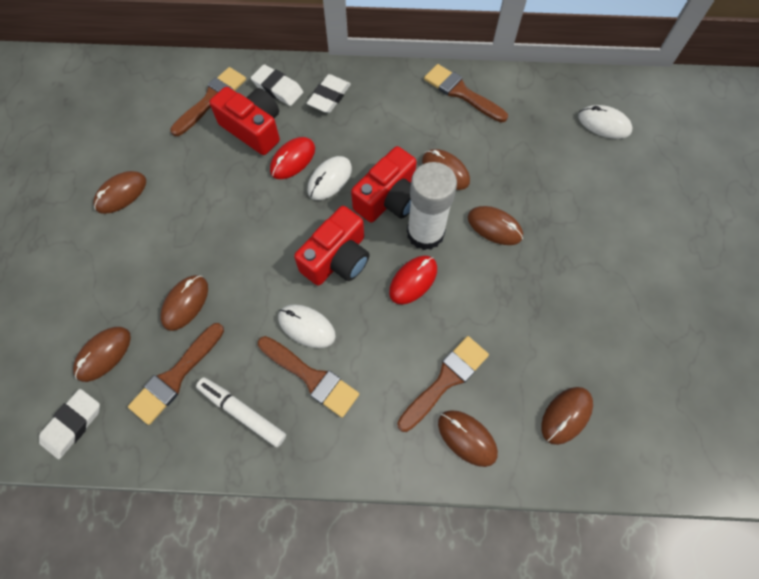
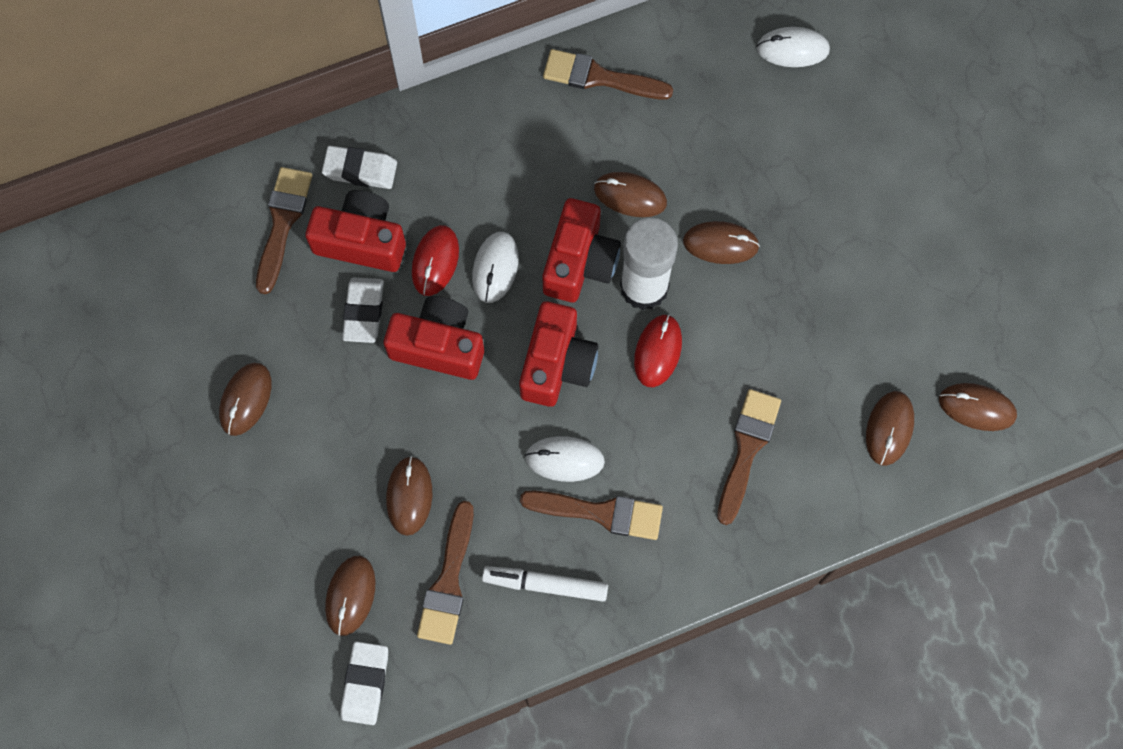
camera: 25 degrees left, 5 degrees up
(264, 213) = (439, 346): none -> red camera
(329, 97) = (434, 154): white eraser -> white eraser (364, 312)
(467, 438) = (797, 500): brown mouse -> brown mouse (977, 408)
-=-=-=-=-
**TASK DIRECTIONS**. The line with "(329, 97) = (434, 154): white", plus every line after it through the end of the listing, needs to be repeated exactly; nothing else belongs in the reply.

**RESPONSE**.
(329, 97) = (434, 154): white eraser -> white eraser (364, 312)
(467, 438) = (797, 500): brown mouse -> brown mouse (977, 408)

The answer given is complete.